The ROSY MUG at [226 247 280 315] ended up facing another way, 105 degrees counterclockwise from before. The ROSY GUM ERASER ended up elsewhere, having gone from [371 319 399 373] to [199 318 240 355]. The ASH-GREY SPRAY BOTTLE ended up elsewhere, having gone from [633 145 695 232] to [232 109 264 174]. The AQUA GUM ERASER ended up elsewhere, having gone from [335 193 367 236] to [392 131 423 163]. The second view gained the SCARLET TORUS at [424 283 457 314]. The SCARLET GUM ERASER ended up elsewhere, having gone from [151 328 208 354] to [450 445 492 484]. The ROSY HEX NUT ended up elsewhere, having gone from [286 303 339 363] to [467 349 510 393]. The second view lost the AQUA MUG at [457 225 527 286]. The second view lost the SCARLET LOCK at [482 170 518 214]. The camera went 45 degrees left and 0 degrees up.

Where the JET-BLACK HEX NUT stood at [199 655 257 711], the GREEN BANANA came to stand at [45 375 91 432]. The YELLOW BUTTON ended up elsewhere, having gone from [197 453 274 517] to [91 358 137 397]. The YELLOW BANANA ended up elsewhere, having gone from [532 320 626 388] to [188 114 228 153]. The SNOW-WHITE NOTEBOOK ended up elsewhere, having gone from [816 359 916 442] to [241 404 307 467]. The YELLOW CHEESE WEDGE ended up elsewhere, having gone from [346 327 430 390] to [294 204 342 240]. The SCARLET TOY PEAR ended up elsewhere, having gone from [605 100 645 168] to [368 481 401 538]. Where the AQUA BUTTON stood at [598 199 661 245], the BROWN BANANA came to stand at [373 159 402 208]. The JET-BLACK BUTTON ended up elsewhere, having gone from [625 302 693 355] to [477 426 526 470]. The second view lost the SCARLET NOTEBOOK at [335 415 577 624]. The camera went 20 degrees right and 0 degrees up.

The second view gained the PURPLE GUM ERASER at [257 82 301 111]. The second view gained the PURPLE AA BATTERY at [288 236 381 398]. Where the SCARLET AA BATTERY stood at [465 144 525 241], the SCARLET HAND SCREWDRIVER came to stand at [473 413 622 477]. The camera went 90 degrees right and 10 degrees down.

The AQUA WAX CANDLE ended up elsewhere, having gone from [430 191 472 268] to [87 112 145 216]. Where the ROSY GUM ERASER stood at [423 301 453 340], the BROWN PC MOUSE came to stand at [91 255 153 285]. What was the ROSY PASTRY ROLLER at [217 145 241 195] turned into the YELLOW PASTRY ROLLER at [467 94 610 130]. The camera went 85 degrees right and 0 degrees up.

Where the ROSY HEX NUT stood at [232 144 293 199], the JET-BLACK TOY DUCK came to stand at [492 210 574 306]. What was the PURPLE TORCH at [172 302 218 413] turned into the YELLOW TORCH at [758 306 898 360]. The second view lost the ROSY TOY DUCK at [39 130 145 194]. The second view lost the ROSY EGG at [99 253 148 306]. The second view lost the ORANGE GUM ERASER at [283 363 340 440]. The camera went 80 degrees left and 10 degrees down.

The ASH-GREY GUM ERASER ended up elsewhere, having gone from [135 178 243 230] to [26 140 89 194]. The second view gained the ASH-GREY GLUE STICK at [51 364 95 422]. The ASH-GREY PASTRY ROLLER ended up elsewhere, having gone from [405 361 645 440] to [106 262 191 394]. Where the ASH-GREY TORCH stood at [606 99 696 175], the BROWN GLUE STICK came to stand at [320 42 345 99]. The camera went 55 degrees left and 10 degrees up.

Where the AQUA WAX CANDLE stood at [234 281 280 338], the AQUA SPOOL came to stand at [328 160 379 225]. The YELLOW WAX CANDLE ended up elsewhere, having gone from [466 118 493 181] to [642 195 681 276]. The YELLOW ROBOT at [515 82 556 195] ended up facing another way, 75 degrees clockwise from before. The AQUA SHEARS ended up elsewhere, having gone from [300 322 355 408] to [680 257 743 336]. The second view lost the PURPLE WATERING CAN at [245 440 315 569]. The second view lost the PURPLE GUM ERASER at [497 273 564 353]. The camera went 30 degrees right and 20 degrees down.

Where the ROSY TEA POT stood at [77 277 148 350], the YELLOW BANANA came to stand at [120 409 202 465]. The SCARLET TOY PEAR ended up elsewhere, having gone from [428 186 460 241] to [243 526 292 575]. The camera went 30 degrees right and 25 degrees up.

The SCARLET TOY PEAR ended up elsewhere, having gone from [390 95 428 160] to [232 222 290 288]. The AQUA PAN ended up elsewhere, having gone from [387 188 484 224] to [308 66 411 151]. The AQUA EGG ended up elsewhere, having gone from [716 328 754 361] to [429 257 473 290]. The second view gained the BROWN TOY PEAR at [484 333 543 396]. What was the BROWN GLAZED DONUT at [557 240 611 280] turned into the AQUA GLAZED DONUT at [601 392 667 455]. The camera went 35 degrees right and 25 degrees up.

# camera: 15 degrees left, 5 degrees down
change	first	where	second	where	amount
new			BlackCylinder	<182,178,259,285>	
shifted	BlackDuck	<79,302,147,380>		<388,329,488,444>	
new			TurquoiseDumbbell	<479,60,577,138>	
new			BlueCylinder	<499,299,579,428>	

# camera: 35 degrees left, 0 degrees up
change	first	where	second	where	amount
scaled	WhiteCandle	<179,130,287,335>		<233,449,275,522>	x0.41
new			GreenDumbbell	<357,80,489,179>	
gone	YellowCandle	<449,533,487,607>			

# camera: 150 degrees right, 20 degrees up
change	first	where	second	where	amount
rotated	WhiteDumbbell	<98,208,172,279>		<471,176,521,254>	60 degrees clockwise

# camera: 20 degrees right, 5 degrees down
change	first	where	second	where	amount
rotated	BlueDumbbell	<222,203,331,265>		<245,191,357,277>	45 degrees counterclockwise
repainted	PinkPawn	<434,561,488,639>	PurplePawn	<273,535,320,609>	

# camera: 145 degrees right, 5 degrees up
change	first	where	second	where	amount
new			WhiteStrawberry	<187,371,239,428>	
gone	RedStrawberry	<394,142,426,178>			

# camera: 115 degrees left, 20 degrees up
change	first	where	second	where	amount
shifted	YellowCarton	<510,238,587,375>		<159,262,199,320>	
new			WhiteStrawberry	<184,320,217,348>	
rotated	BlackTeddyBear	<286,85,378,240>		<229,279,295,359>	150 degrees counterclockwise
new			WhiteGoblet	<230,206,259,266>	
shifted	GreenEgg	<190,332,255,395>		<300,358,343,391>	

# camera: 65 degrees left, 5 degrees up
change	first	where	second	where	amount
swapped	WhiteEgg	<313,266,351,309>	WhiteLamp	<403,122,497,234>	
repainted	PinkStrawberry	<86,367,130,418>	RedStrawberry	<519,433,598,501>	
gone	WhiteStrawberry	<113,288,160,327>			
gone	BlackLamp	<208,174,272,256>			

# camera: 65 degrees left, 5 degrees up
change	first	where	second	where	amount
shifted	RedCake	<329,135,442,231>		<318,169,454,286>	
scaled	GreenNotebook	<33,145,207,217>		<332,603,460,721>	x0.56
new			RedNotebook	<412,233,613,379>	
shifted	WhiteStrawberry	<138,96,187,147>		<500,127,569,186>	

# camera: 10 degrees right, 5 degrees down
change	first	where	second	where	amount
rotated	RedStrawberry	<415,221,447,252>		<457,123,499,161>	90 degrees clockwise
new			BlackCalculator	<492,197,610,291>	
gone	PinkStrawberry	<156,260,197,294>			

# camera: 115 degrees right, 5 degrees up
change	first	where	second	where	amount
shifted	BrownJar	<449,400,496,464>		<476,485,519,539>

=====

_Instructions to follow_
Output the full listing without altering anything.

_Expected output_
The ROSY MUG at [226 247 280 315] ended up facing another way, 105 degrees counterclockwise from before. The ROSY GUM ERASER ended up elsewhere, having gone from [371 319 399 373] to [199 318 240 355]. The ASH-GREY SPRAY BOTTLE ended up elsewhere, having gone from [633 145 695 232] to [232 109 264 174]. The AQUA GUM ERASER ended up elsewhere, having gone from [335 193 367 236] to [392 131 423 163]. The second view gained the SCARLET TORUS at [424 283 457 314]. The SCARLET GUM ERASER ended up elsewhere, having gone from [151 328 208 354] to [450 445 492 484]. The ROSY HEX NUT ended up elsewhere, having gone from [286 303 339 363] to [467 349 510 393]. The second view lost the AQUA MUG at [457 225 527 286]. The second view lost the SCARLET LOCK at [482 170 518 214]. The camera went 45 degrees left and 0 degrees up.

Where the JET-BLACK HEX NUT stood at [199 655 257 711], the GREEN BANANA came to stand at [45 375 91 432]. The YELLOW BUTTON ended up elsewhere, having gone from [197 453 274 517] to [91 358 137 397]. The YELLOW BANANA ended up elsewhere, having gone from [532 320 626 388] to [188 114 228 153]. The SNOW-WHITE NOTEBOOK ended up elsewhere, having gone from [816 359 916 442] to [241 404 307 467]. The YELLOW CHEESE WEDGE ended up elsewhere, having gone from [346 327 430 390] to [294 204 342 240]. The SCARLET TOY PEAR ended up elsewhere, having gone from [605 100 645 168] to [368 481 401 538]. Where the AQUA BUTTON stood at [598 199 661 245], the BROWN BANANA came to stand at [373 159 402 208]. The JET-BLACK BUTTON ended up elsewhere, having gone from [625 302 693 355] to [477 426 526 470]. The second view lost the SCARLET NOTEBOOK at [335 415 577 624]. The camera went 20 degrees right and 0 degrees up.

The second view gained the PURPLE GUM ERASER at [257 82 301 111]. The second view gained the PURPLE AA BATTERY at [288 236 381 398]. Where the SCARLET AA BATTERY stood at [465 144 525 241], the SCARLET HAND SCREWDRIVER came to stand at [473 413 622 477]. The camera went 90 degrees right and 10 degrees down.

The AQUA WAX CANDLE ended up elsewhere, having gone from [430 191 472 268] to [87 112 145 216]. Where the ROSY GUM ERASER stood at [423 301 453 340], the BROWN PC MOUSE came to stand at [91 255 153 285]. What was the ROSY PASTRY ROLLER at [217 145 241 195] turned into the YELLOW PASTRY ROLLER at [467 94 610 130]. The camera went 85 degrees right and 0 degrees up.

Where the ROSY HEX NUT stood at [232 144 293 199], the JET-BLACK TOY DUCK came to stand at [492 210 574 306]. What was the PURPLE TORCH at [172 302 218 413] turned into the YELLOW TORCH at [758 306 898 360]. The second view lost the ROSY TOY DUCK at [39 130 145 194]. The second view lost the ROSY EGG at [99 253 148 306]. The second view lost the ORANGE GUM ERASER at [283 363 340 440]. The camera went 80 degrees left and 10 degrees down.

The ASH-GREY GUM ERASER ended up elsewhere, having gone from [135 178 243 230] to [26 140 89 194]. The second view gained the ASH-GREY GLUE STICK at [51 364 95 422]. The ASH-GREY PASTRY ROLLER ended up elsewhere, having gone from [405 361 645 440] to [106 262 191 394]. Where the ASH-GREY TORCH stood at [606 99 696 175], the BROWN GLUE STICK came to stand at [320 42 345 99]. The camera went 55 degrees left and 10 degrees up.

Where the AQUA WAX CANDLE stood at [234 281 280 338], the AQUA SPOOL came to stand at [328 160 379 225]. The YELLOW WAX CANDLE ended up elsewhere, having gone from [466 118 493 181] to [642 195 681 276]. The YELLOW ROBOT at [515 82 556 195] ended up facing another way, 75 degrees clockwise from before. The AQUA SHEARS ended up elsewhere, having gone from [300 322 355 408] to [680 257 743 336]. The second view lost the PURPLE WATERING CAN at [245 440 315 569]. The second view lost the PURPLE GUM ERASER at [497 273 564 353]. The camera went 30 degrees right and 20 degrees down.

Where the ROSY TEA POT stood at [77 277 148 350], the YELLOW BANANA came to stand at [120 409 202 465]. The SCARLET TOY PEAR ended up elsewhere, having gone from [428 186 460 241] to [243 526 292 575]. The camera went 30 degrees right and 25 degrees up.

The SCARLET TOY PEAR ended up elsewhere, having gone from [390 95 428 160] to [232 222 290 288]. The AQUA PAN ended up elsewhere, having gone from [387 188 484 224] to [308 66 411 151]. The AQUA EGG ended up elsewhere, having gone from [716 328 754 361] to [429 257 473 290]. The second view gained the BROWN TOY PEAR at [484 333 543 396]. What was the BROWN GLAZED DONUT at [557 240 611 280] turned into the AQUA GLAZED DONUT at [601 392 667 455]. The camera went 35 degrees right and 25 degrees up.

# camera: 15 degrees left, 5 degrees down
change	first	where	second	where	amount
new			BlackCylinder	<182,178,259,285>	
shifted	BlackDuck	<79,302,147,380>		<388,329,488,444>	
new			TurquoiseDumbbell	<479,60,577,138>	
new			BlueCylinder	<499,299,579,428>	

# camera: 35 degrees left, 0 degrees up
change	first	where	second	where	amount
scaled	WhiteCandle	<179,130,287,335>		<233,449,275,522>	x0.41
new			GreenDumbbell	<357,80,489,179>	
gone	YellowCandle	<449,533,487,607>			

# camera: 150 degrees right, 20 degrees up
change	first	where	second	where	amount
rotated	WhiteDumbbell	<98,208,172,279>		<471,176,521,254>	60 degrees clockwise

# camera: 20 degrees right, 5 degrees down
change	first	where	second	where	amount
rotated	BlueDumbbell	<222,203,331,265>		<245,191,357,277>	45 degrees counterclockwise
repainted	PinkPawn	<434,561,488,639>	PurplePawn	<273,535,320,609>	

# camera: 145 degrees right, 5 degrees up
change	first	where	second	where	amount
new			WhiteStrawberry	<187,371,239,428>	
gone	RedStrawberry	<394,142,426,178>			

# camera: 115 degrees left, 20 degrees up
change	first	where	second	where	amount
shifted	YellowCarton	<510,238,587,375>		<159,262,199,320>	
new			WhiteStrawberry	<184,320,217,348>	
rotated	BlackTeddyBear	<286,85,378,240>		<229,279,295,359>	150 degrees counterclockwise
new			WhiteGoblet	<230,206,259,266>	
shifted	GreenEgg	<190,332,255,395>		<300,358,343,391>	

# camera: 65 degrees left, 5 degrees up
change	first	where	second	where	amount
swapped	WhiteEgg	<313,266,351,309>	WhiteLamp	<403,122,497,234>	
repainted	PinkStrawberry	<86,367,130,418>	RedStrawberry	<519,433,598,501>	
gone	WhiteStrawberry	<113,288,160,327>			
gone	BlackLamp	<208,174,272,256>			

# camera: 65 degrees left, 5 degrees up
change	first	where	second	where	amount
shifted	RedCake	<329,135,442,231>		<318,169,454,286>	
scaled	GreenNotebook	<33,145,207,217>		<332,603,460,721>	x0.56
new			RedNotebook	<412,233,613,379>	
shifted	WhiteStrawberry	<138,96,187,147>		<500,127,569,186>	

# camera: 10 degrees right, 5 degrees down
change	first	where	second	where	amount
rotated	RedStrawberry	<415,221,447,252>		<457,123,499,161>	90 degrees clockwise
new			BlackCalculator	<492,197,610,291>	
gone	PinkStrawberry	<156,260,197,294>			

# camera: 115 degrees right, 5 degrees up
change	first	where	second	where	amount
shifted	BrownJar	<449,400,496,464>		<476,485,519,539>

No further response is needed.